Set down the records below in full, exactly as they read.

◆ DATA UNDER STUDY:
▼
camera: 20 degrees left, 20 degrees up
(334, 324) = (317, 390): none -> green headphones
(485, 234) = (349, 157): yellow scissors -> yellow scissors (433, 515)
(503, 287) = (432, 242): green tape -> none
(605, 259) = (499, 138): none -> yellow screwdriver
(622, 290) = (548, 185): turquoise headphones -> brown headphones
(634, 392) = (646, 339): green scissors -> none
▲
◆ RESULT FOR THIS TASK:
camera: 20 degrees left, 20 degrees up
(334, 324) = (317, 390): none -> green headphones
(485, 234) = (349, 157): yellow scissors -> yellow scissors (433, 515)
(503, 287) = (432, 242): green tape -> none
(605, 259) = (499, 138): none -> yellow screwdriver
(622, 290) = (548, 185): turquoise headphones -> brown headphones
(634, 392) = (646, 339): green scissors -> none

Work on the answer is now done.